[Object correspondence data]

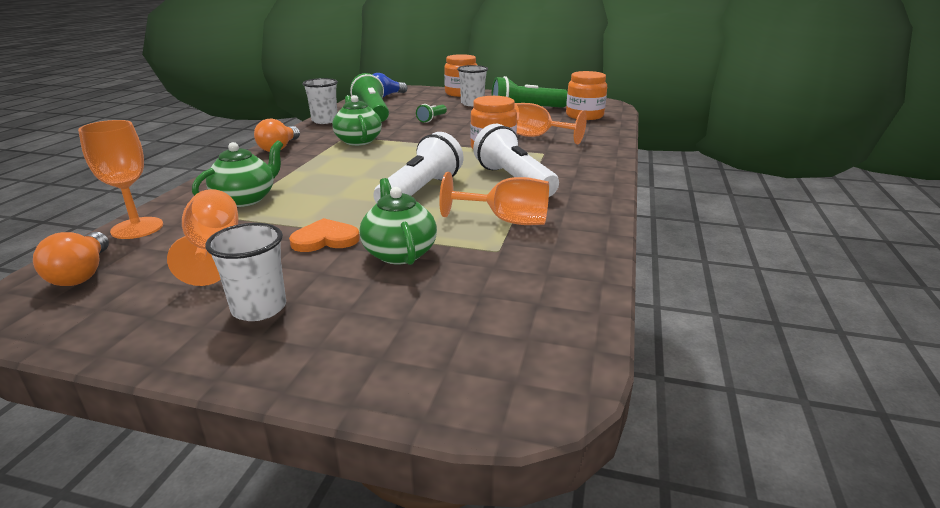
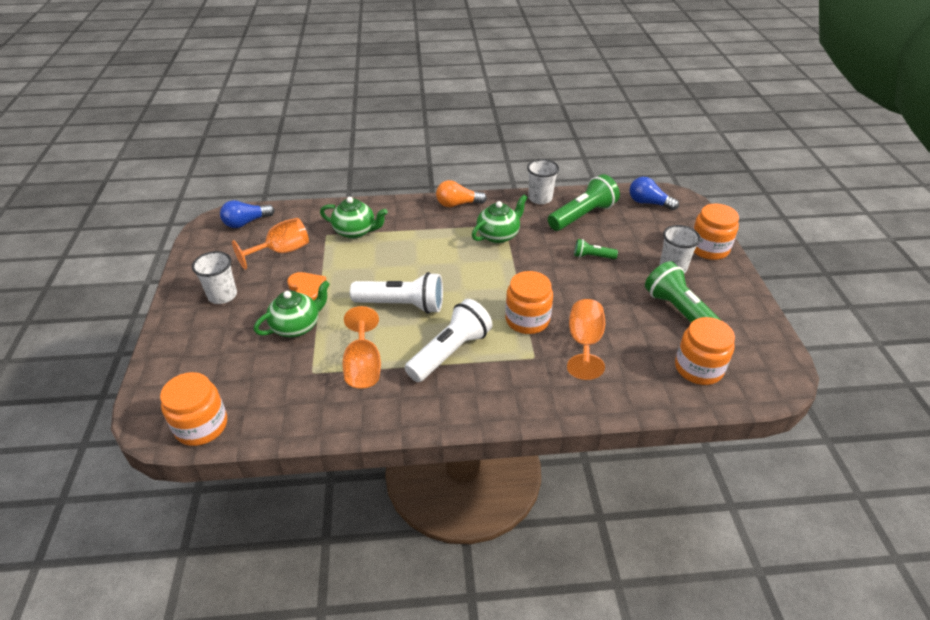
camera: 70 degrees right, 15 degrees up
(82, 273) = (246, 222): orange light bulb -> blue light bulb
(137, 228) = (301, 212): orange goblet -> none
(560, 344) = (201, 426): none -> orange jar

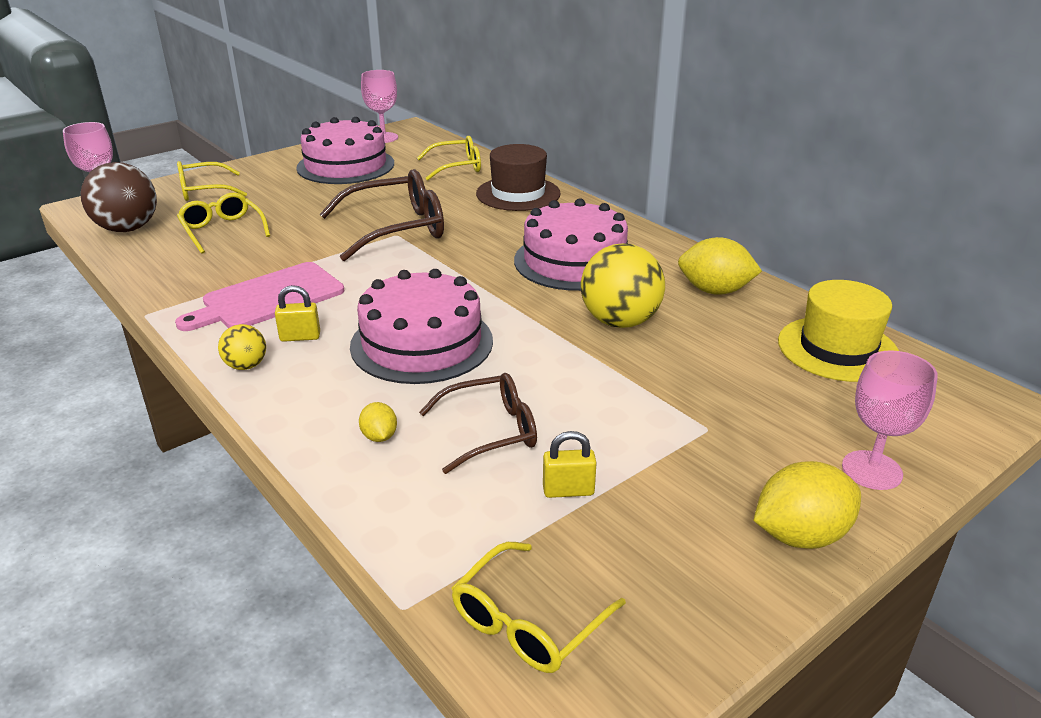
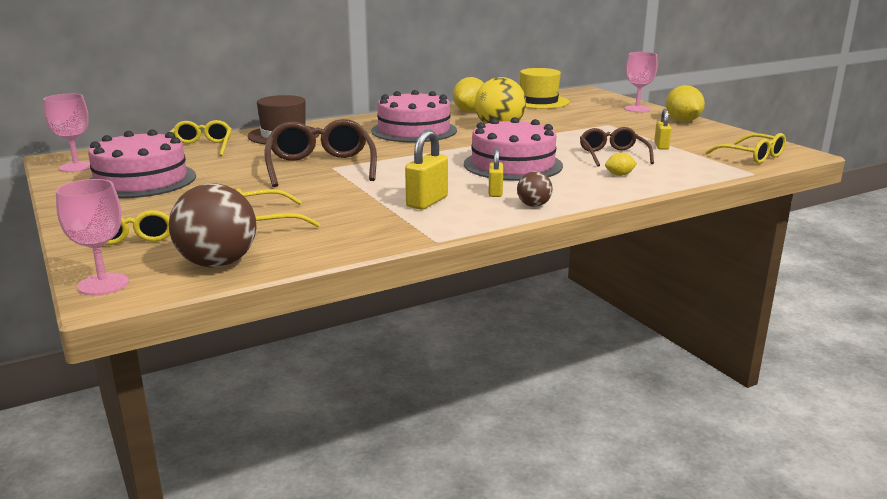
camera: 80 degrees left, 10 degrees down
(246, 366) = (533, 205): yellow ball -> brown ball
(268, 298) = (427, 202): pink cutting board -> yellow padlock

▶ Exercise instructions
Once the images are removed, print the remaining data exactly as it appears above.

▶ Answer for the task
camera: 70 degrees right, 15 degrees up
(82, 273) = (246, 222): orange light bulb -> blue light bulb
(137, 228) = (301, 212): orange goblet -> none
(560, 344) = (201, 426): none -> orange jar

camera: 80 degrees left, 10 degrees down
(246, 366) = (533, 205): yellow ball -> brown ball
(268, 298) = (427, 202): pink cutting board -> yellow padlock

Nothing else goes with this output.